Exercise prompt
Restate word for word the lines of the entries below, starting with the line that holds "white_biresun at [62, 147, 137, 185]." and ending with the line that holds "The green_febenel at", and no others.

◆ ◆ ◆

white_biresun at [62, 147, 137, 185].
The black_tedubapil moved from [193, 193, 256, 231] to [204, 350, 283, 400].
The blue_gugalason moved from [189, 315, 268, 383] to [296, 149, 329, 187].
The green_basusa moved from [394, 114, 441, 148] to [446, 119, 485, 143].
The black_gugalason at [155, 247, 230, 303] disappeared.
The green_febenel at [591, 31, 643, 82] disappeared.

◆ ◆ ◆

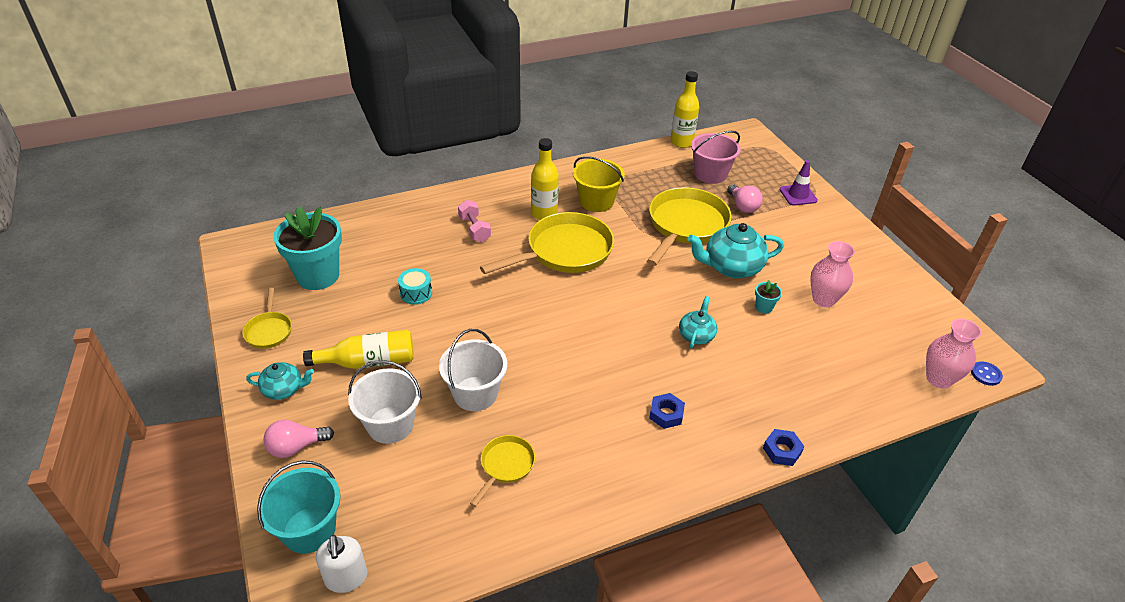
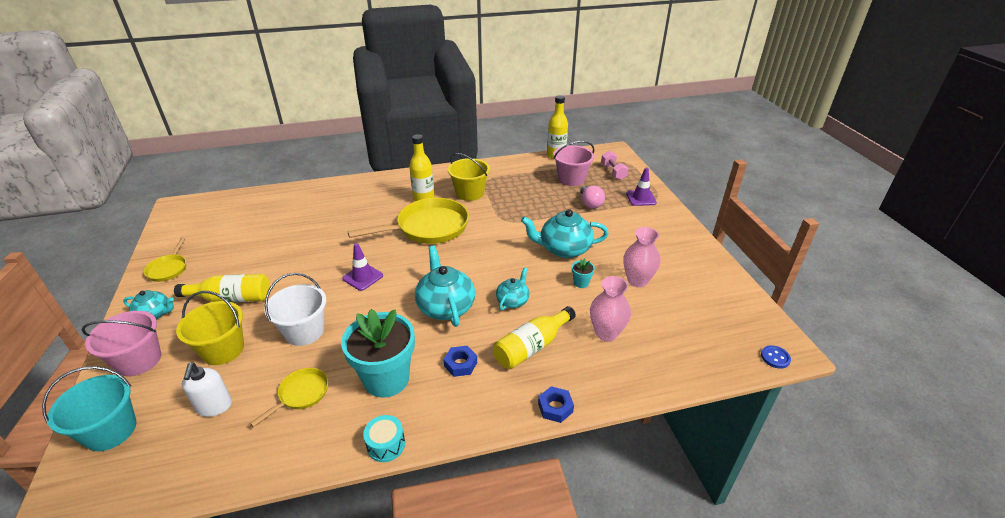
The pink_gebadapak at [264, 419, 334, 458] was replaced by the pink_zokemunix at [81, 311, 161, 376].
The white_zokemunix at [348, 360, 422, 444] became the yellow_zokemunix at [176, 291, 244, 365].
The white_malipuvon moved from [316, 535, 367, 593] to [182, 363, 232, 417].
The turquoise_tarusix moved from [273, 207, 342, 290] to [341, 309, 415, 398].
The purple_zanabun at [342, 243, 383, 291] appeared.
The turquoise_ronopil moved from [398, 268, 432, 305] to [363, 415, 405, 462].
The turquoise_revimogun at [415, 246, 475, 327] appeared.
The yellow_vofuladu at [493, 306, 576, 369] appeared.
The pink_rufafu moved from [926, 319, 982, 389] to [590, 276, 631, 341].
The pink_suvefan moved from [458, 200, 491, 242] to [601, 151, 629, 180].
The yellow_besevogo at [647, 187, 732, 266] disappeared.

◆ ◆ ◆

Written solution
white_biresun at [62, 147, 137, 185].
The black_tedubapil moved from [193, 193, 256, 231] to [204, 350, 283, 400].
The blue_gugalason moved from [189, 315, 268, 383] to [296, 149, 329, 187].
The green_basusa moved from [394, 114, 441, 148] to [446, 119, 485, 143].
The black_gugalason at [155, 247, 230, 303] disappeared.
The green_febenel at [591, 31, 643, 82] disappeared.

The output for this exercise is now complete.